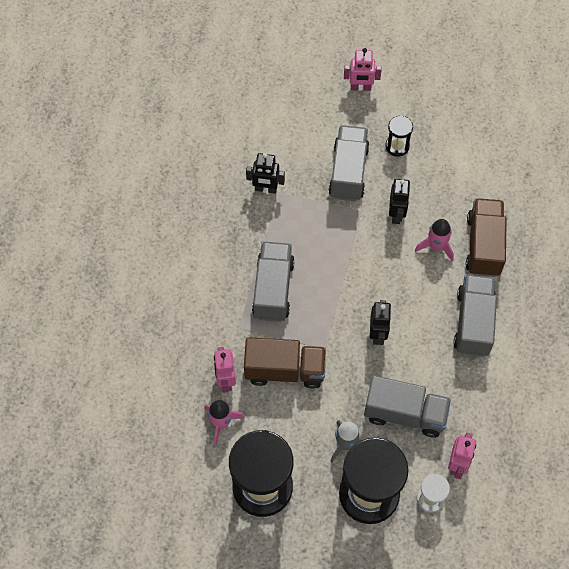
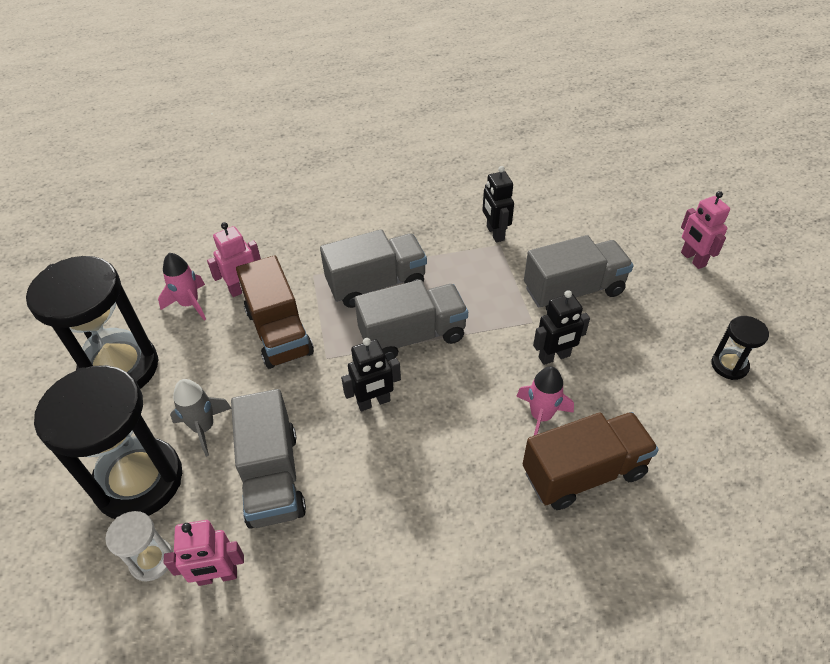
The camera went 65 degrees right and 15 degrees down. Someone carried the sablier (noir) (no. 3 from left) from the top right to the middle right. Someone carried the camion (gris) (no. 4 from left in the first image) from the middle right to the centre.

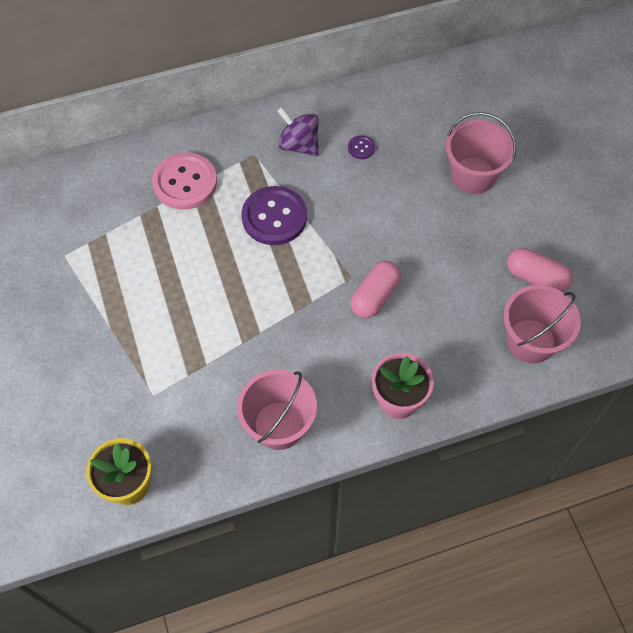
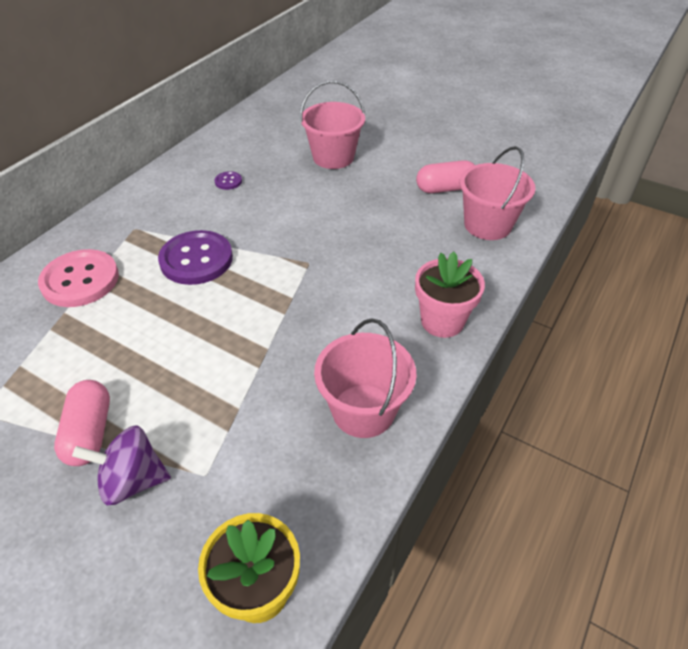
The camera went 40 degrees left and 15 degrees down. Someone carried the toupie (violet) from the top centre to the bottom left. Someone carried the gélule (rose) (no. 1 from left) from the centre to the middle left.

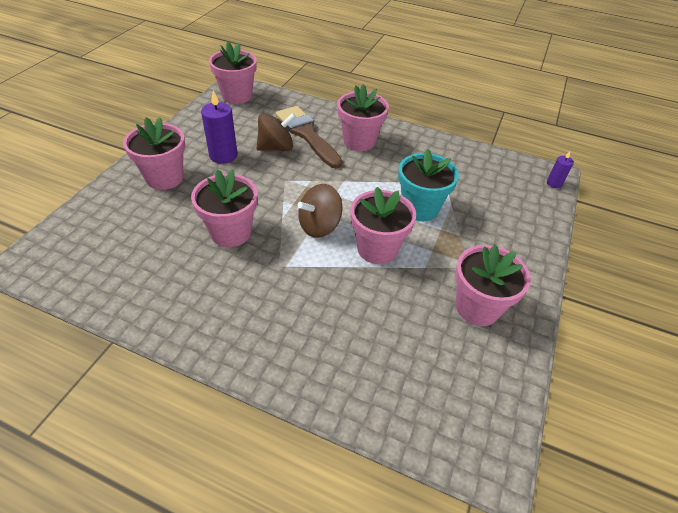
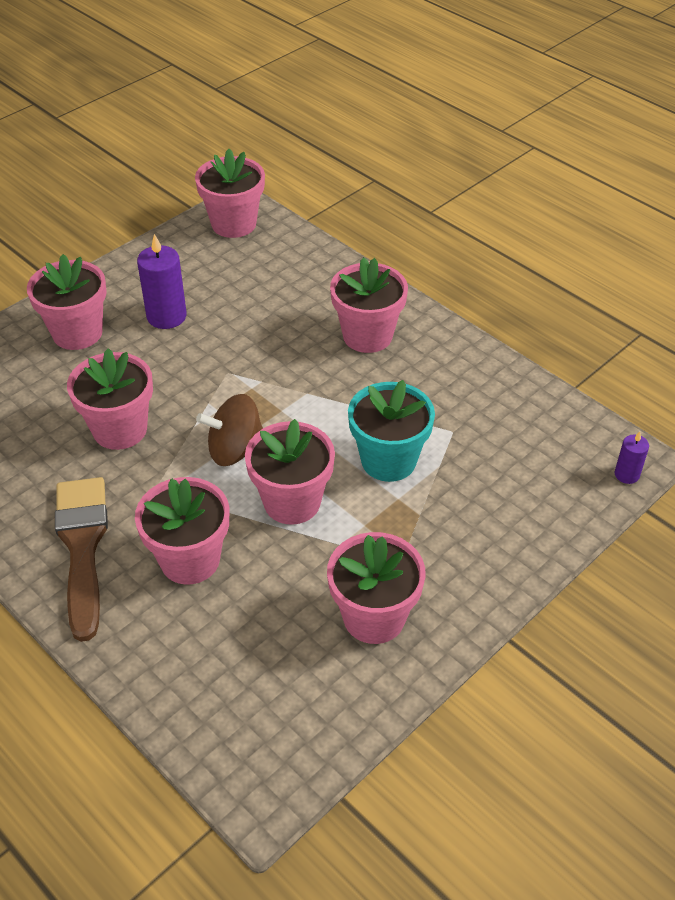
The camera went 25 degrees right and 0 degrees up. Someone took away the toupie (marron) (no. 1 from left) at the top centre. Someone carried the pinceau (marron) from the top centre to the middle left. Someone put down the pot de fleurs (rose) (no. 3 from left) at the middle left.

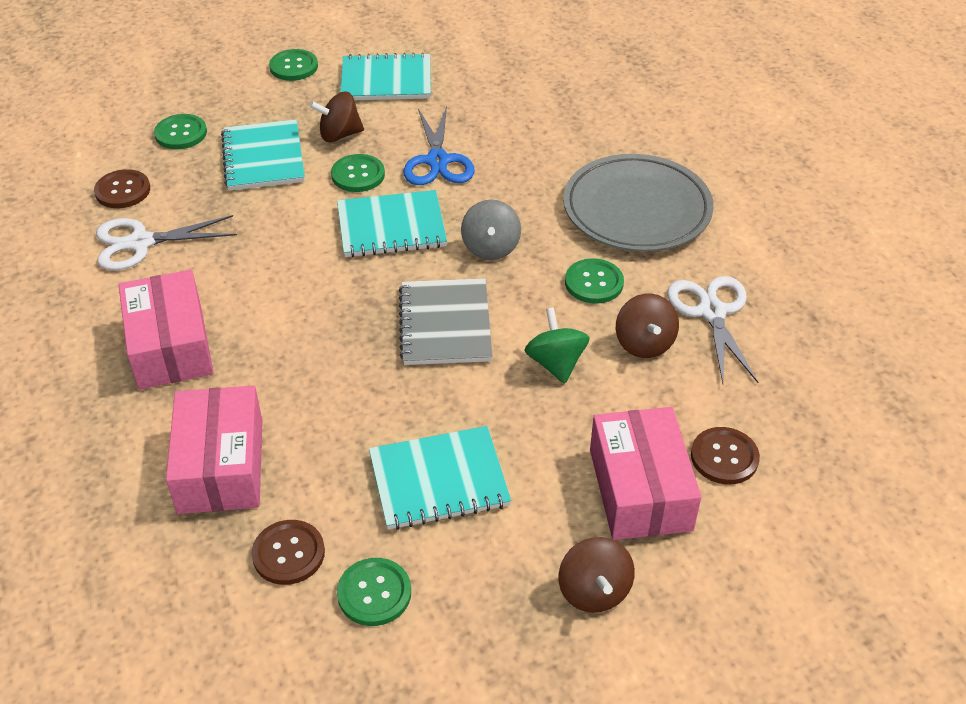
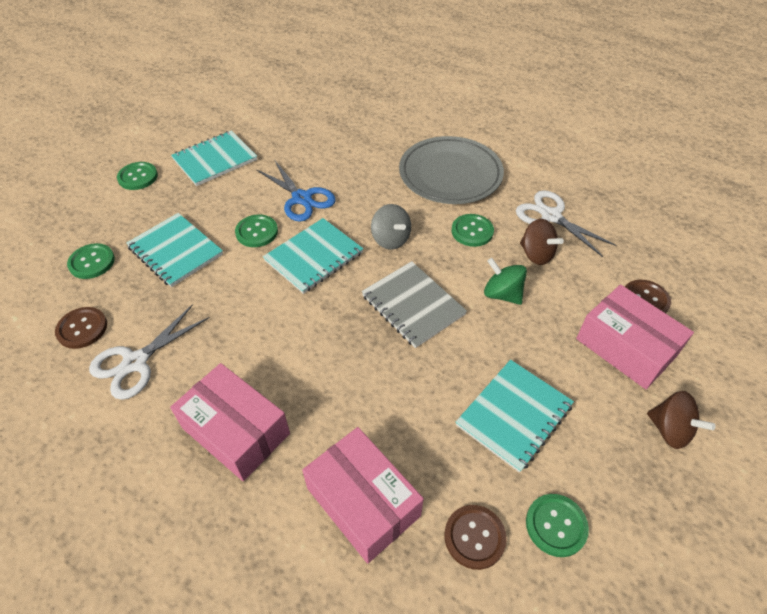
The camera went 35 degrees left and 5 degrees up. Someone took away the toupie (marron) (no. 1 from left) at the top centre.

- **Task to carry out**
The full listing must come back exactly as written, with its pictures left out.

- **Answer**
The camera went 65 degrees right and 15 degrees down. Someone carried the sablier (noir) (no. 3 from left) from the top right to the middle right. Someone carried the camion (gris) (no. 4 from left in the first image) from the middle right to the centre.

The camera went 40 degrees left and 15 degrees down. Someone carried the toupie (violet) from the top centre to the bottom left. Someone carried the gélule (rose) (no. 1 from left) from the centre to the middle left.

The camera went 25 degrees right and 0 degrees up. Someone took away the toupie (marron) (no. 1 from left) at the top centre. Someone carried the pinceau (marron) from the top centre to the middle left. Someone put down the pot de fleurs (rose) (no. 3 from left) at the middle left.

The camera went 35 degrees left and 5 degrees up. Someone took away the toupie (marron) (no. 1 from left) at the top centre.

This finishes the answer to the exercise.